Segment Start: Dataset extract

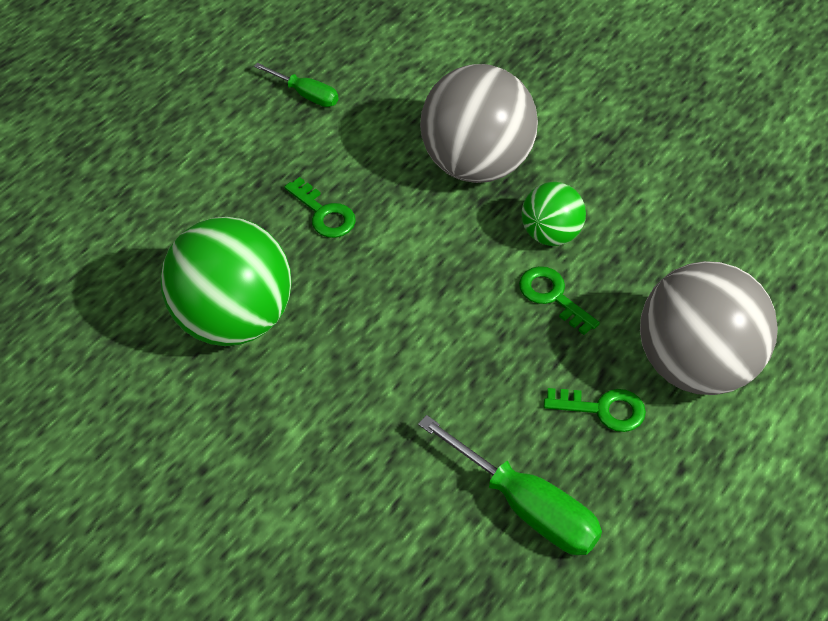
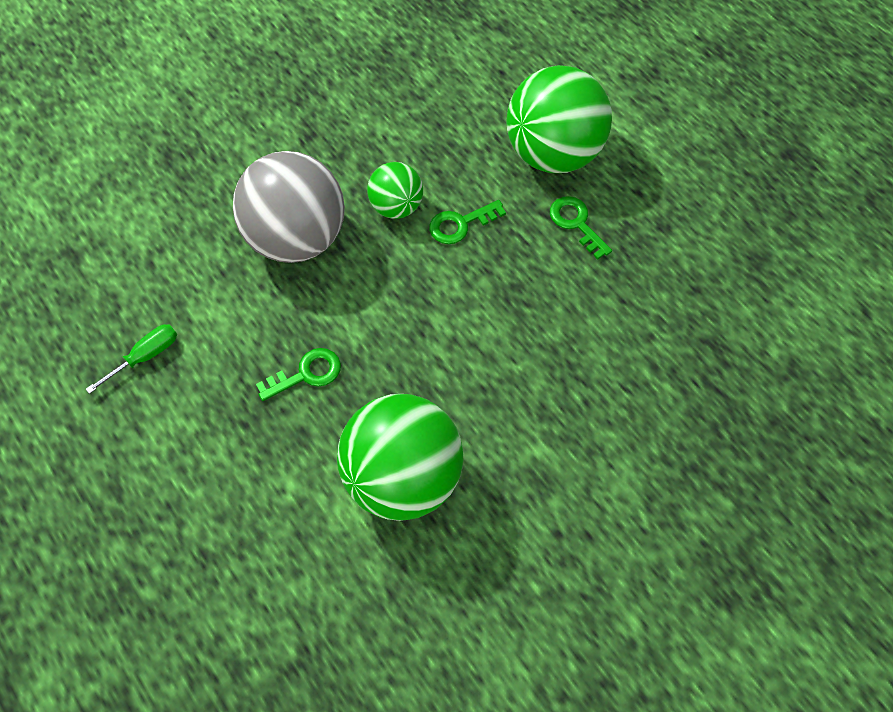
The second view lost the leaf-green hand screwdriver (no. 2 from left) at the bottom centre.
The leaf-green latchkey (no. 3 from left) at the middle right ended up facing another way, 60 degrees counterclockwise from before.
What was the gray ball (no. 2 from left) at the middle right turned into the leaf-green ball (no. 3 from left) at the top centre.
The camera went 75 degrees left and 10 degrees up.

Segment End: Dataset extract

§ Activity: The full listing, reproduced exactly and without pictures, is the expected output.

§ Answer to this exercise:
The second view lost the leaf-green hand screwdriver (no. 2 from left) at the bottom centre.
The leaf-green latchkey (no. 3 from left) at the middle right ended up facing another way, 60 degrees counterclockwise from before.
What was the gray ball (no. 2 from left) at the middle right turned into the leaf-green ball (no. 3 from left) at the top centre.
The camera went 75 degrees left and 10 degrees up.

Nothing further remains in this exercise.